[[ Records for this task, beginning ]]
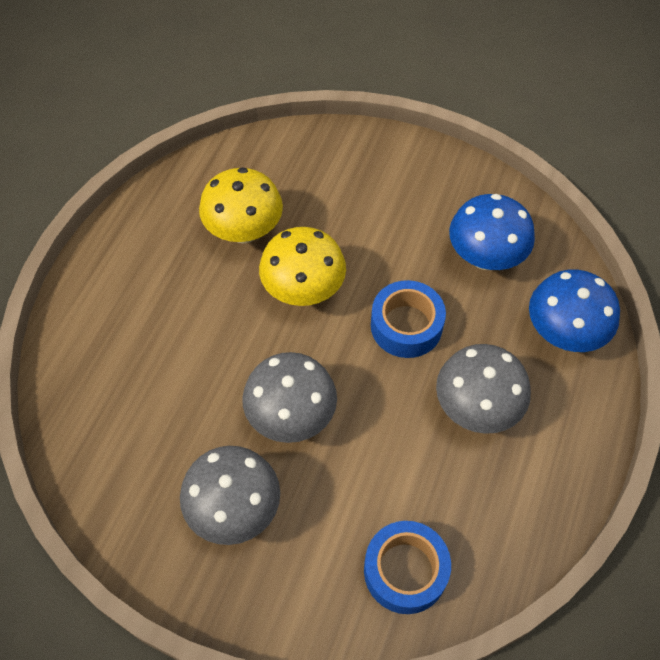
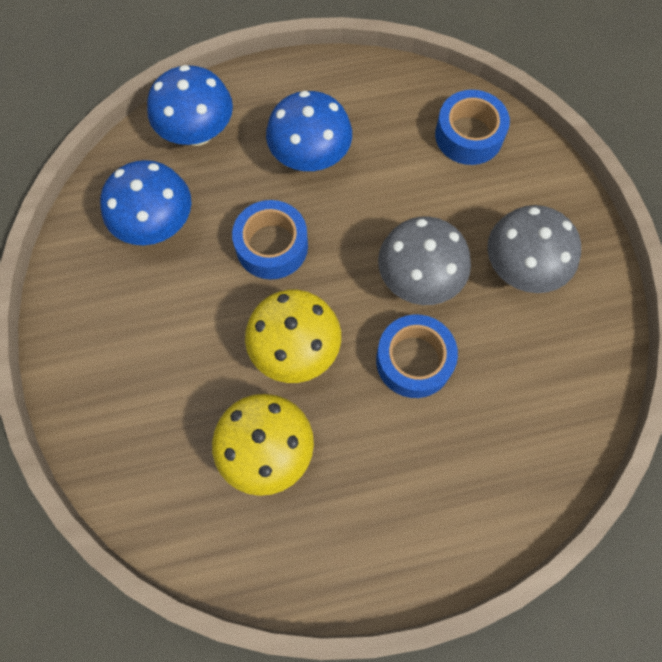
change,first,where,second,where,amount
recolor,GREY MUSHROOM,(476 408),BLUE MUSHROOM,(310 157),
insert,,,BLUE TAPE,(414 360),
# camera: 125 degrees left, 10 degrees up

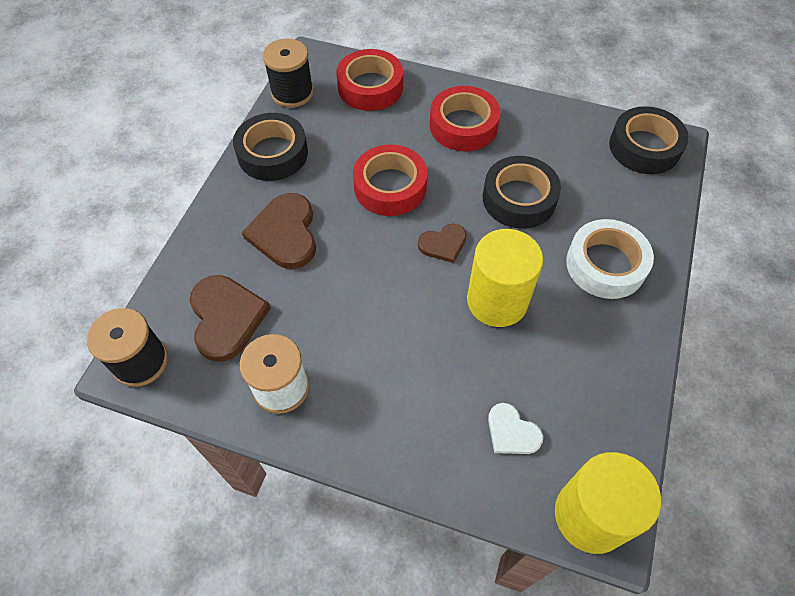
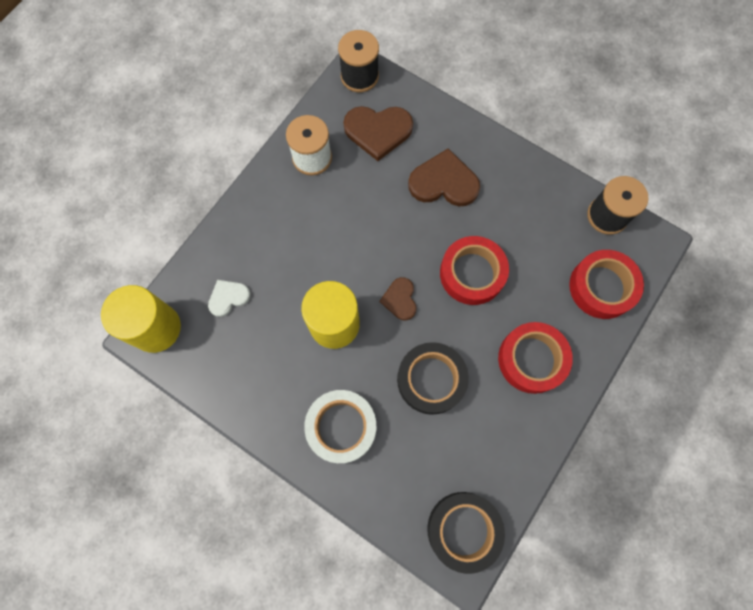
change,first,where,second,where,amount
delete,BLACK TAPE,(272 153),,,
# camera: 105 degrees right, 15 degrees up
[[ Records for this task, end ]]
» Task description: Scan the records above and report every line with the string "TAPE".

» Solution for this problem:
insert,,,BLUE TAPE,(414 360),
delete,BLACK TAPE,(272 153),,,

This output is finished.